BEGIN

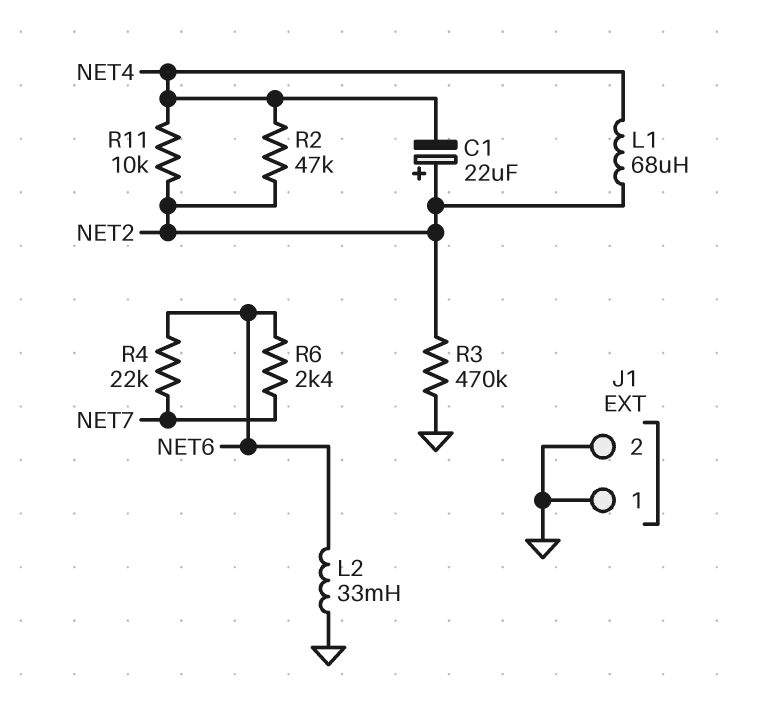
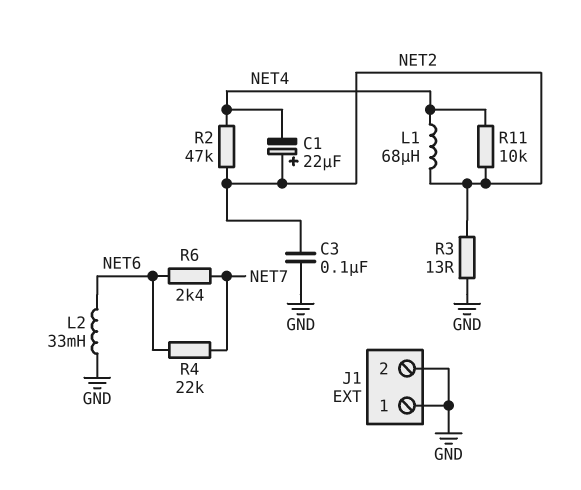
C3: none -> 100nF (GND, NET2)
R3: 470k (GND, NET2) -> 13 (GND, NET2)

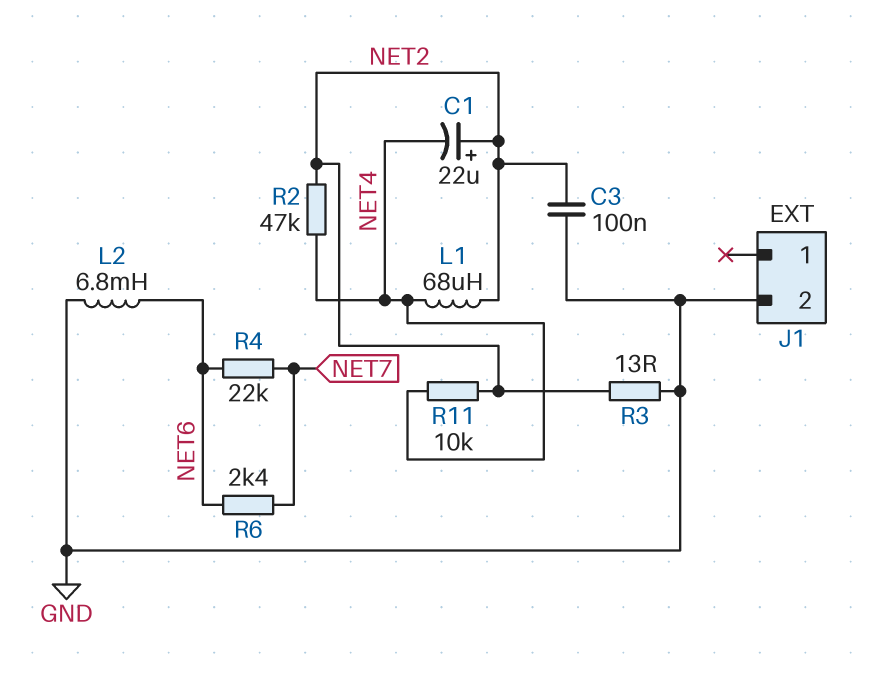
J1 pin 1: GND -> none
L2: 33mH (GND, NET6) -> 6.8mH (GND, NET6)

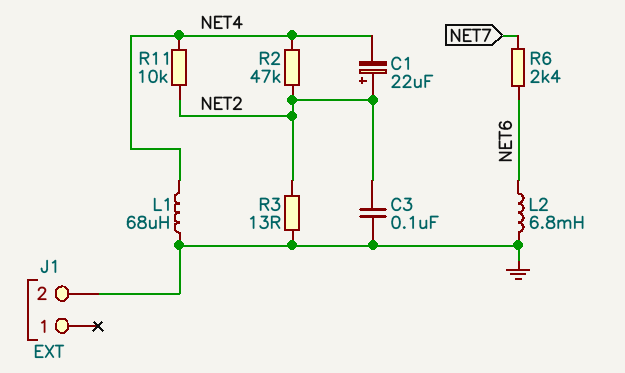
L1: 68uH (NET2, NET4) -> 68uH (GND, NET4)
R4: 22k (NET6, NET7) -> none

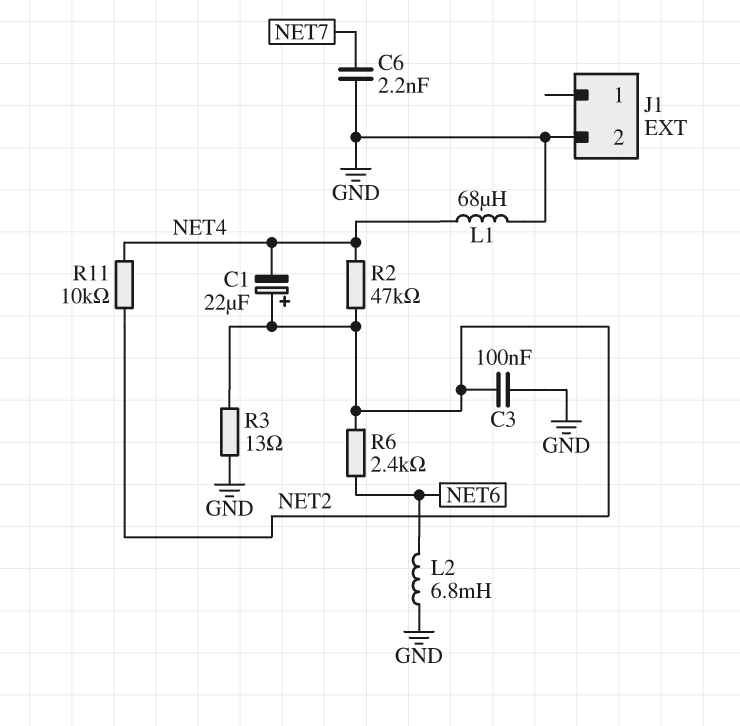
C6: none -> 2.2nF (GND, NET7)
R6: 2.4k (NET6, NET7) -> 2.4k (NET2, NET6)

END

*WORK INSTRUCTION:* Please reprint the whole listing exactly and omit its pictures.

*ANSWER TO THE PROBLEM:*
C3: none -> 100nF (GND, NET2)
R3: 470k (GND, NET2) -> 13 (GND, NET2)

J1 pin 1: GND -> none
L2: 33mH (GND, NET6) -> 6.8mH (GND, NET6)

L1: 68uH (NET2, NET4) -> 68uH (GND, NET4)
R4: 22k (NET6, NET7) -> none

C6: none -> 2.2nF (GND, NET7)
R6: 2.4k (NET6, NET7) -> 2.4k (NET2, NET6)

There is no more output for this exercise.